**MATERIAL SHOWN:**
______
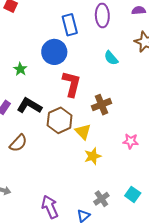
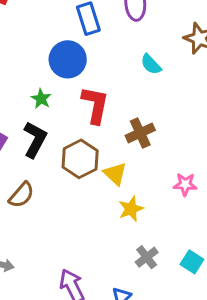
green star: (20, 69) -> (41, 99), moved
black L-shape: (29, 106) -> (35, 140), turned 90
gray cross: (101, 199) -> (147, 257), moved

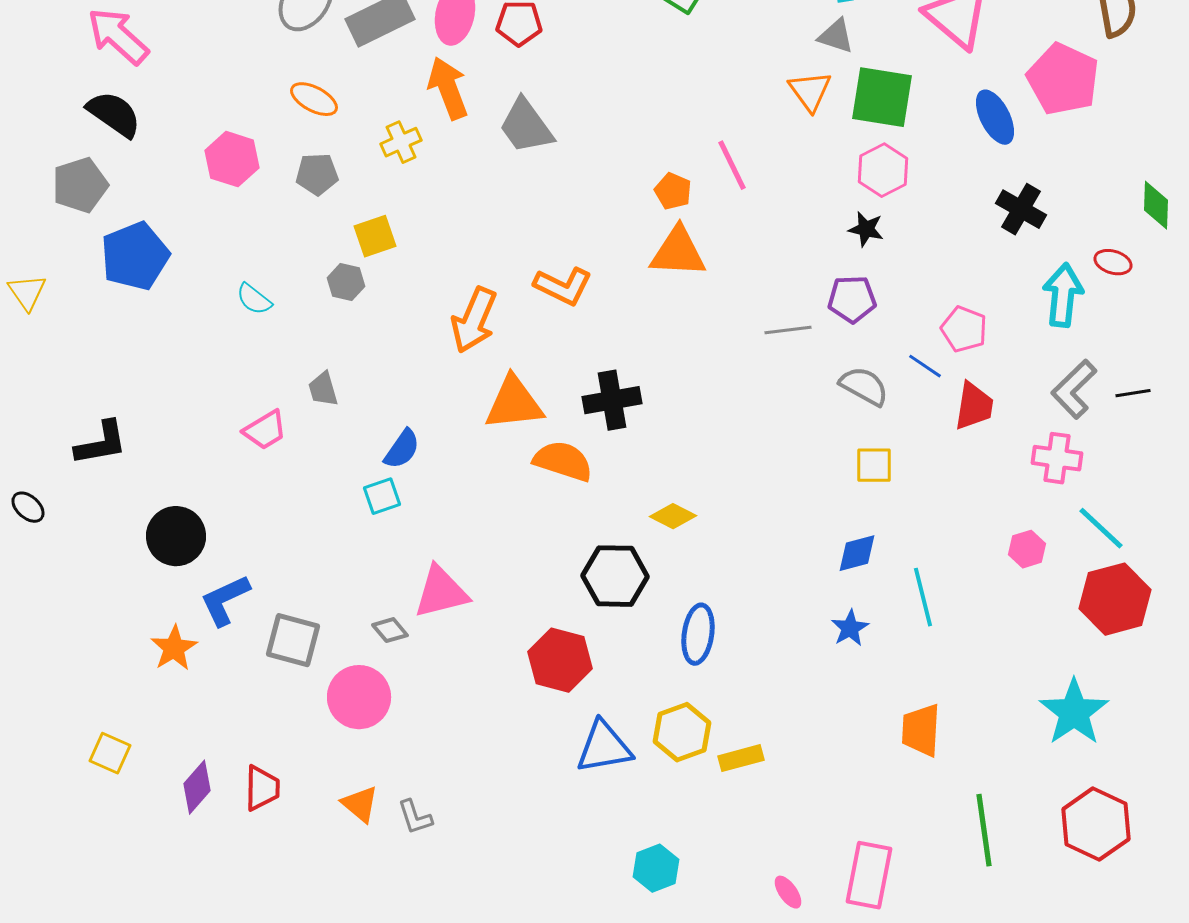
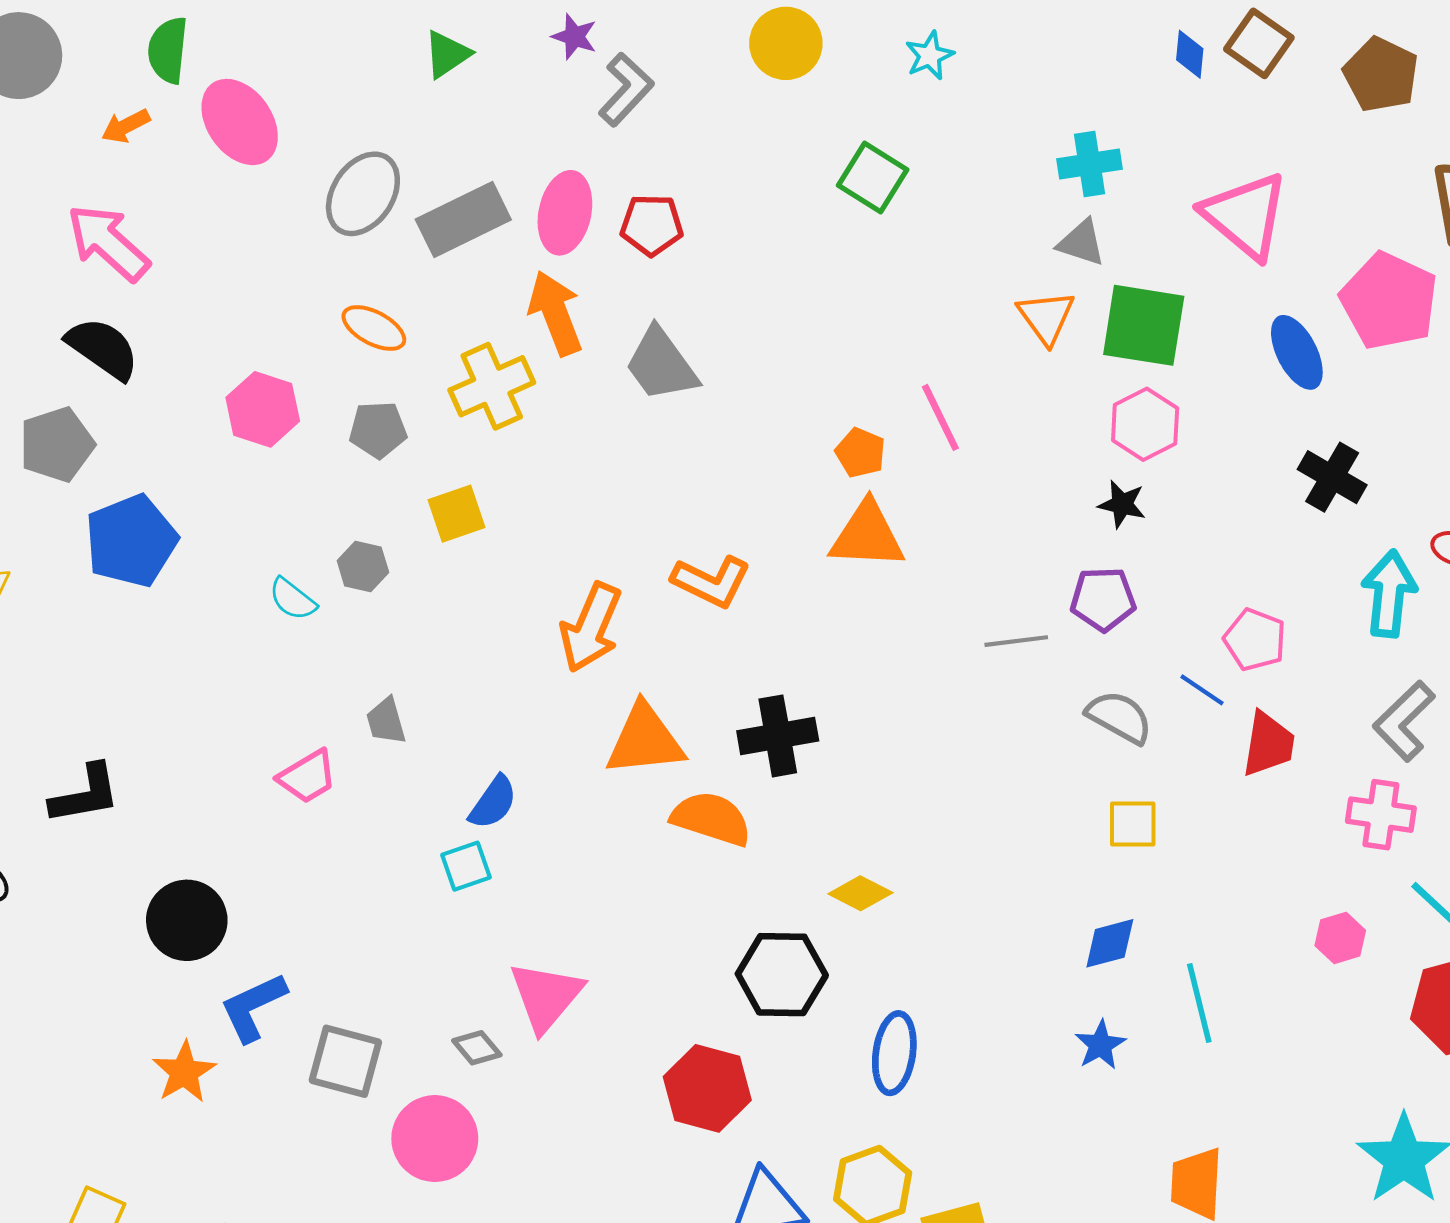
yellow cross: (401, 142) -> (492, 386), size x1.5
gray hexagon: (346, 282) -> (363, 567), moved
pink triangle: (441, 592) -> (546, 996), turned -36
______
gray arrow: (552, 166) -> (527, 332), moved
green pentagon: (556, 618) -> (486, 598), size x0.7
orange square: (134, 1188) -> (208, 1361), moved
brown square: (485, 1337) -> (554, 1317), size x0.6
______
**EXERCISE:** Within the listing above, locate the line containing "gray hexagon: (346, 282) -> (363, 567), moved" and the line containing "pink triangle: (441, 592)". Reproduce those two lines and all lines between them exactly, with nothing added.

**SOLUTION BELOW:**
gray hexagon: (346, 282) -> (363, 567), moved
pink triangle: (441, 592) -> (546, 996), turned -36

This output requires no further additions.